▶ [Required action]
Repeat the listing word for word. No pictures belong in the copy.

▶ [The data]
+++++

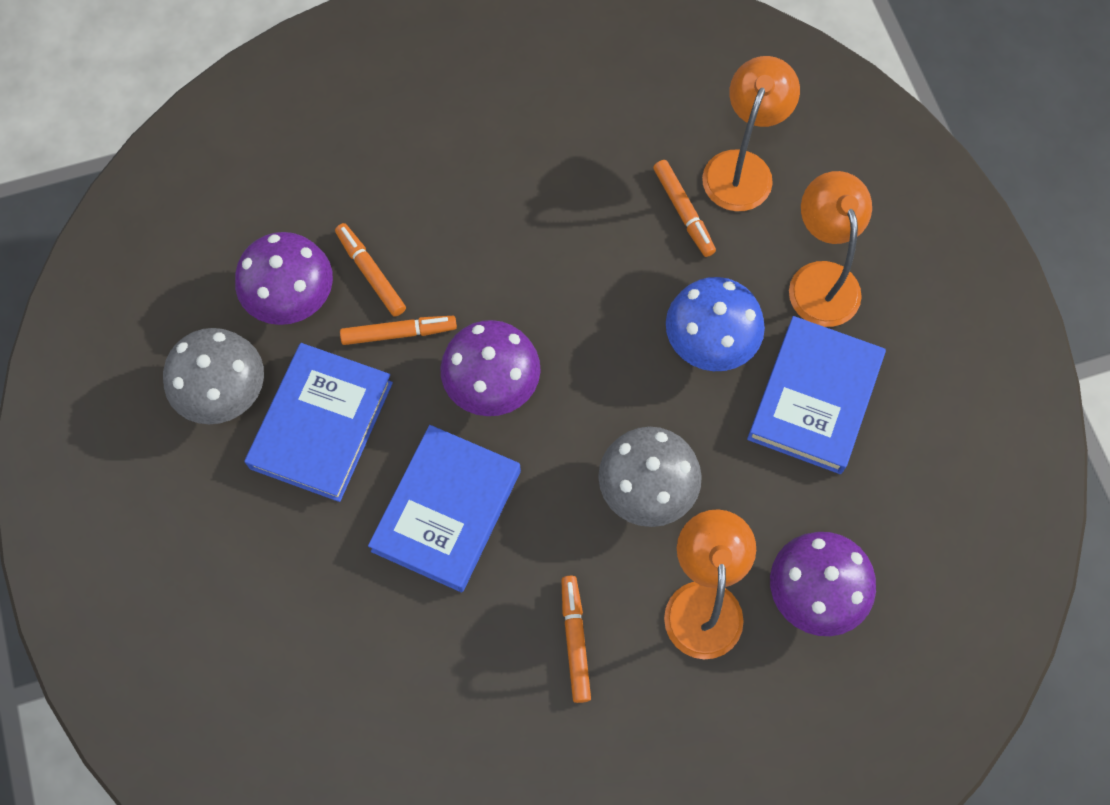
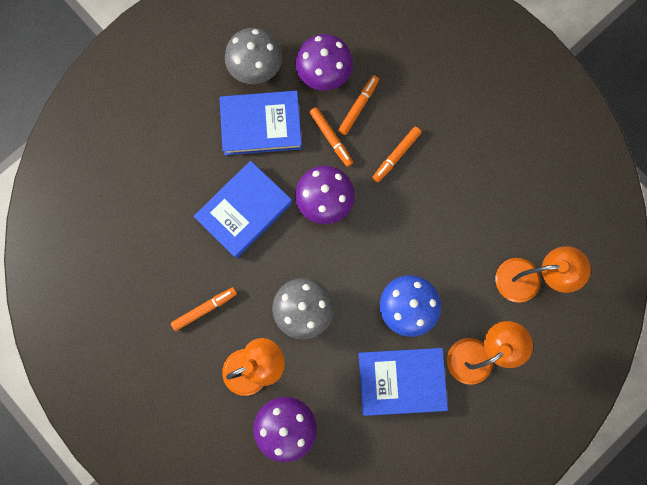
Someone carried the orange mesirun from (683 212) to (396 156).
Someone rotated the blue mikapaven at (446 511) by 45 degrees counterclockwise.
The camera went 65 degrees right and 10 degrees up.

+++++

▶ [Solution to the problem]
Someone carried the orange mesirun from (683 212) to (396 156).
Someone rotated the blue mikapaven at (446 511) by 45 degrees counterclockwise.
The camera went 65 degrees right and 10 degrees up.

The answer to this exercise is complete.